BEGIN

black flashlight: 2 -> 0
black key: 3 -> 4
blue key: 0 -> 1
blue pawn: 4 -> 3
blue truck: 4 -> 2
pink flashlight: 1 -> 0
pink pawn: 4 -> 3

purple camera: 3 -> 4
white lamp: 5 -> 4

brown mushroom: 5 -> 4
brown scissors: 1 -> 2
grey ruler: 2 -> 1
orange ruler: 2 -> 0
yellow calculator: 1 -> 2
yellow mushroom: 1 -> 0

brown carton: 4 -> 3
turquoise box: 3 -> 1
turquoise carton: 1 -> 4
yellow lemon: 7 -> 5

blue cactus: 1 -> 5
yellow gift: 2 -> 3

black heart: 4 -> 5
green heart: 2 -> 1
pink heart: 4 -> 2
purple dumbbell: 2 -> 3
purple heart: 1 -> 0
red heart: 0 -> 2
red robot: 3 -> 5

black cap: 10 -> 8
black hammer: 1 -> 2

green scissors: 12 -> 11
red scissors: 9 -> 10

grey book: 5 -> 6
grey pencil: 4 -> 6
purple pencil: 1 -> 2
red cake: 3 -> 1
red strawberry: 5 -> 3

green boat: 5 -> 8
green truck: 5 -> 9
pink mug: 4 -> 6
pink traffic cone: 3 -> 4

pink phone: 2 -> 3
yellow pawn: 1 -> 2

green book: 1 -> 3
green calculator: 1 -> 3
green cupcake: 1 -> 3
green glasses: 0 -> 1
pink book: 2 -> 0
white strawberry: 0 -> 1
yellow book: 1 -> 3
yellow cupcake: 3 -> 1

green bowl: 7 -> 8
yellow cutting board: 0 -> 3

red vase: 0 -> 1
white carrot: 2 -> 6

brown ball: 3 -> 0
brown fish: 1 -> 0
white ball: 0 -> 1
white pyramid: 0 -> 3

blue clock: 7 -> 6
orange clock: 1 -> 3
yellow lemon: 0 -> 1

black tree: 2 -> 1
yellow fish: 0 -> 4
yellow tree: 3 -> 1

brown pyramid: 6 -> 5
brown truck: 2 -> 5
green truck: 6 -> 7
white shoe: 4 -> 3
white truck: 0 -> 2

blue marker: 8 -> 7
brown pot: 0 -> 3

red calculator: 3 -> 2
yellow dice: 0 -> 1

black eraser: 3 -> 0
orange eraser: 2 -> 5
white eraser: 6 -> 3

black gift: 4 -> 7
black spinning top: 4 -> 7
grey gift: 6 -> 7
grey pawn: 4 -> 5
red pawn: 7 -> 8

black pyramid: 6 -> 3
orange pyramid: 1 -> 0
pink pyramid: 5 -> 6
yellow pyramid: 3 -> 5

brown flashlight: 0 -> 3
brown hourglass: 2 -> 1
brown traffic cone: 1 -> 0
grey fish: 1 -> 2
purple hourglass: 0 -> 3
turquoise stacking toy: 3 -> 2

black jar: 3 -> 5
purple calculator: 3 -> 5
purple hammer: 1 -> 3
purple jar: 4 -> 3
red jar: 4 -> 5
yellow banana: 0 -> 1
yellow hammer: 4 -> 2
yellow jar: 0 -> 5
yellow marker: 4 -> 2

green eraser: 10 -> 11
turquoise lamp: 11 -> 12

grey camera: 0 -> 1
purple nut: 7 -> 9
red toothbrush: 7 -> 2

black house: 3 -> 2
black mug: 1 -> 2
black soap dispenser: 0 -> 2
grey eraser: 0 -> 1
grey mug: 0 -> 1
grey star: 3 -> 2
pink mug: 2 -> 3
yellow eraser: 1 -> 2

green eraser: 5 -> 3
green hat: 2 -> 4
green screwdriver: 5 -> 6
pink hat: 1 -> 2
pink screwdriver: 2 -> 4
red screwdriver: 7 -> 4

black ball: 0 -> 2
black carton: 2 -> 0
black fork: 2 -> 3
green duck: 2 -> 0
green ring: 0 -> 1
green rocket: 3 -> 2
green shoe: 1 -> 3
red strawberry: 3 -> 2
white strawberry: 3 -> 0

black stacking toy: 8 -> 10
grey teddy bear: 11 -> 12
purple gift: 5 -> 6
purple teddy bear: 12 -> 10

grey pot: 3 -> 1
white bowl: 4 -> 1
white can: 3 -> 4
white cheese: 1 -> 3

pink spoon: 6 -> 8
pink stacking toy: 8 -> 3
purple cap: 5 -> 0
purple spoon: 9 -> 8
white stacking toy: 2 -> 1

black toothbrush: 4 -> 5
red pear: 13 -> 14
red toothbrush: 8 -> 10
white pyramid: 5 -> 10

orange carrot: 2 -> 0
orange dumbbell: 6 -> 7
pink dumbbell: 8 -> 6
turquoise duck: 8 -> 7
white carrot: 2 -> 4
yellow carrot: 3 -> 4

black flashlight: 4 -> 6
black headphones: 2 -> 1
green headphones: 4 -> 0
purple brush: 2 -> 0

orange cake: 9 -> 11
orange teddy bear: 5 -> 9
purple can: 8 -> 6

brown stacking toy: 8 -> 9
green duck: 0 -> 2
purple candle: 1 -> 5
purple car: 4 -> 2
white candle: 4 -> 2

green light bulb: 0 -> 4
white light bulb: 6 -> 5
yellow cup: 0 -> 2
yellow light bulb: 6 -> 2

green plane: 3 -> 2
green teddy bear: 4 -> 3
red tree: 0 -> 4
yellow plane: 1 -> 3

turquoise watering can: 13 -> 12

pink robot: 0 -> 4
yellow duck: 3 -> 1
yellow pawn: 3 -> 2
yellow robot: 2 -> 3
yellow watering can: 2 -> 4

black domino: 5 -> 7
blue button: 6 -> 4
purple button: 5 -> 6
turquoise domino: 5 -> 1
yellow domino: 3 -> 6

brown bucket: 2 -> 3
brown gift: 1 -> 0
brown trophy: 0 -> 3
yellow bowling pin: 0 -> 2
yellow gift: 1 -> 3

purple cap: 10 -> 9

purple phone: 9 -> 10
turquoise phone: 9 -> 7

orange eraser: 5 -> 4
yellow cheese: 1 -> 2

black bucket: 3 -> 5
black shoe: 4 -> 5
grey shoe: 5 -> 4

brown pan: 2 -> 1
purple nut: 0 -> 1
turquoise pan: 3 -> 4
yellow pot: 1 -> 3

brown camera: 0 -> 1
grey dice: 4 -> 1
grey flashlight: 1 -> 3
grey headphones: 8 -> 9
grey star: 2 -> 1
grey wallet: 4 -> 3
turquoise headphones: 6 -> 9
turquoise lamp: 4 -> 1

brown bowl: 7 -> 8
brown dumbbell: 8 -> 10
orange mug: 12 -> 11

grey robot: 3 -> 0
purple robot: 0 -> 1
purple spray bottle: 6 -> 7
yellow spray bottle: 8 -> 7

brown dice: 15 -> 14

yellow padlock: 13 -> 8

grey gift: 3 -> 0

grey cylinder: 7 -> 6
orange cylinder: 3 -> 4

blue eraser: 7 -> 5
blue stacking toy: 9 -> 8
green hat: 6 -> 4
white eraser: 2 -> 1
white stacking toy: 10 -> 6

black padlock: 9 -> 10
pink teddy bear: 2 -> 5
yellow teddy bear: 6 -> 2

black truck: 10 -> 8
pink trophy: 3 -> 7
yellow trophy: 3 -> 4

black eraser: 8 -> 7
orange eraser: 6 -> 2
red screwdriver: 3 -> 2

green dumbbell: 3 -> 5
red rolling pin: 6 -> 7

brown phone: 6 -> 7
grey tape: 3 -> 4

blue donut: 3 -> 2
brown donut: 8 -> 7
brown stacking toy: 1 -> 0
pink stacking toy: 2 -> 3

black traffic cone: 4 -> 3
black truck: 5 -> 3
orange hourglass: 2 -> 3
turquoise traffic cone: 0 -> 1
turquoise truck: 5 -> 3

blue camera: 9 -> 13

END

Work order: Write out the whole listing once more, exactly as it reads.

Exercise result:
black flashlight: 2 -> 0
black key: 3 -> 4
blue key: 0 -> 1
blue pawn: 4 -> 3
blue truck: 4 -> 2
pink flashlight: 1 -> 0
pink pawn: 4 -> 3

purple camera: 3 -> 4
white lamp: 5 -> 4

brown mushroom: 5 -> 4
brown scissors: 1 -> 2
grey ruler: 2 -> 1
orange ruler: 2 -> 0
yellow calculator: 1 -> 2
yellow mushroom: 1 -> 0

brown carton: 4 -> 3
turquoise box: 3 -> 1
turquoise carton: 1 -> 4
yellow lemon: 7 -> 5

blue cactus: 1 -> 5
yellow gift: 2 -> 3

black heart: 4 -> 5
green heart: 2 -> 1
pink heart: 4 -> 2
purple dumbbell: 2 -> 3
purple heart: 1 -> 0
red heart: 0 -> 2
red robot: 3 -> 5

black cap: 10 -> 8
black hammer: 1 -> 2

green scissors: 12 -> 11
red scissors: 9 -> 10

grey book: 5 -> 6
grey pencil: 4 -> 6
purple pencil: 1 -> 2
red cake: 3 -> 1
red strawberry: 5 -> 3

green boat: 5 -> 8
green truck: 5 -> 9
pink mug: 4 -> 6
pink traffic cone: 3 -> 4

pink phone: 2 -> 3
yellow pawn: 1 -> 2

green book: 1 -> 3
green calculator: 1 -> 3
green cupcake: 1 -> 3
green glasses: 0 -> 1
pink book: 2 -> 0
white strawberry: 0 -> 1
yellow book: 1 -> 3
yellow cupcake: 3 -> 1

green bowl: 7 -> 8
yellow cutting board: 0 -> 3

red vase: 0 -> 1
white carrot: 2 -> 6

brown ball: 3 -> 0
brown fish: 1 -> 0
white ball: 0 -> 1
white pyramid: 0 -> 3

blue clock: 7 -> 6
orange clock: 1 -> 3
yellow lemon: 0 -> 1

black tree: 2 -> 1
yellow fish: 0 -> 4
yellow tree: 3 -> 1

brown pyramid: 6 -> 5
brown truck: 2 -> 5
green truck: 6 -> 7
white shoe: 4 -> 3
white truck: 0 -> 2

blue marker: 8 -> 7
brown pot: 0 -> 3

red calculator: 3 -> 2
yellow dice: 0 -> 1

black eraser: 3 -> 0
orange eraser: 2 -> 5
white eraser: 6 -> 3

black gift: 4 -> 7
black spinning top: 4 -> 7
grey gift: 6 -> 7
grey pawn: 4 -> 5
red pawn: 7 -> 8

black pyramid: 6 -> 3
orange pyramid: 1 -> 0
pink pyramid: 5 -> 6
yellow pyramid: 3 -> 5

brown flashlight: 0 -> 3
brown hourglass: 2 -> 1
brown traffic cone: 1 -> 0
grey fish: 1 -> 2
purple hourglass: 0 -> 3
turquoise stacking toy: 3 -> 2

black jar: 3 -> 5
purple calculator: 3 -> 5
purple hammer: 1 -> 3
purple jar: 4 -> 3
red jar: 4 -> 5
yellow banana: 0 -> 1
yellow hammer: 4 -> 2
yellow jar: 0 -> 5
yellow marker: 4 -> 2

green eraser: 10 -> 11
turquoise lamp: 11 -> 12

grey camera: 0 -> 1
purple nut: 7 -> 9
red toothbrush: 7 -> 2

black house: 3 -> 2
black mug: 1 -> 2
black soap dispenser: 0 -> 2
grey eraser: 0 -> 1
grey mug: 0 -> 1
grey star: 3 -> 2
pink mug: 2 -> 3
yellow eraser: 1 -> 2

green eraser: 5 -> 3
green hat: 2 -> 4
green screwdriver: 5 -> 6
pink hat: 1 -> 2
pink screwdriver: 2 -> 4
red screwdriver: 7 -> 4

black ball: 0 -> 2
black carton: 2 -> 0
black fork: 2 -> 3
green duck: 2 -> 0
green ring: 0 -> 1
green rocket: 3 -> 2
green shoe: 1 -> 3
red strawberry: 3 -> 2
white strawberry: 3 -> 0

black stacking toy: 8 -> 10
grey teddy bear: 11 -> 12
purple gift: 5 -> 6
purple teddy bear: 12 -> 10

grey pot: 3 -> 1
white bowl: 4 -> 1
white can: 3 -> 4
white cheese: 1 -> 3

pink spoon: 6 -> 8
pink stacking toy: 8 -> 3
purple cap: 5 -> 0
purple spoon: 9 -> 8
white stacking toy: 2 -> 1

black toothbrush: 4 -> 5
red pear: 13 -> 14
red toothbrush: 8 -> 10
white pyramid: 5 -> 10

orange carrot: 2 -> 0
orange dumbbell: 6 -> 7
pink dumbbell: 8 -> 6
turquoise duck: 8 -> 7
white carrot: 2 -> 4
yellow carrot: 3 -> 4

black flashlight: 4 -> 6
black headphones: 2 -> 1
green headphones: 4 -> 0
purple brush: 2 -> 0

orange cake: 9 -> 11
orange teddy bear: 5 -> 9
purple can: 8 -> 6

brown stacking toy: 8 -> 9
green duck: 0 -> 2
purple candle: 1 -> 5
purple car: 4 -> 2
white candle: 4 -> 2

green light bulb: 0 -> 4
white light bulb: 6 -> 5
yellow cup: 0 -> 2
yellow light bulb: 6 -> 2

green plane: 3 -> 2
green teddy bear: 4 -> 3
red tree: 0 -> 4
yellow plane: 1 -> 3

turquoise watering can: 13 -> 12

pink robot: 0 -> 4
yellow duck: 3 -> 1
yellow pawn: 3 -> 2
yellow robot: 2 -> 3
yellow watering can: 2 -> 4

black domino: 5 -> 7
blue button: 6 -> 4
purple button: 5 -> 6
turquoise domino: 5 -> 1
yellow domino: 3 -> 6

brown bucket: 2 -> 3
brown gift: 1 -> 0
brown trophy: 0 -> 3
yellow bowling pin: 0 -> 2
yellow gift: 1 -> 3

purple cap: 10 -> 9

purple phone: 9 -> 10
turquoise phone: 9 -> 7

orange eraser: 5 -> 4
yellow cheese: 1 -> 2

black bucket: 3 -> 5
black shoe: 4 -> 5
grey shoe: 5 -> 4

brown pan: 2 -> 1
purple nut: 0 -> 1
turquoise pan: 3 -> 4
yellow pot: 1 -> 3

brown camera: 0 -> 1
grey dice: 4 -> 1
grey flashlight: 1 -> 3
grey headphones: 8 -> 9
grey star: 2 -> 1
grey wallet: 4 -> 3
turquoise headphones: 6 -> 9
turquoise lamp: 4 -> 1

brown bowl: 7 -> 8
brown dumbbell: 8 -> 10
orange mug: 12 -> 11

grey robot: 3 -> 0
purple robot: 0 -> 1
purple spray bottle: 6 -> 7
yellow spray bottle: 8 -> 7

brown dice: 15 -> 14

yellow padlock: 13 -> 8

grey gift: 3 -> 0

grey cylinder: 7 -> 6
orange cylinder: 3 -> 4

blue eraser: 7 -> 5
blue stacking toy: 9 -> 8
green hat: 6 -> 4
white eraser: 2 -> 1
white stacking toy: 10 -> 6

black padlock: 9 -> 10
pink teddy bear: 2 -> 5
yellow teddy bear: 6 -> 2

black truck: 10 -> 8
pink trophy: 3 -> 7
yellow trophy: 3 -> 4

black eraser: 8 -> 7
orange eraser: 6 -> 2
red screwdriver: 3 -> 2

green dumbbell: 3 -> 5
red rolling pin: 6 -> 7

brown phone: 6 -> 7
grey tape: 3 -> 4

blue donut: 3 -> 2
brown donut: 8 -> 7
brown stacking toy: 1 -> 0
pink stacking toy: 2 -> 3

black traffic cone: 4 -> 3
black truck: 5 -> 3
orange hourglass: 2 -> 3
turquoise traffic cone: 0 -> 1
turquoise truck: 5 -> 3

blue camera: 9 -> 13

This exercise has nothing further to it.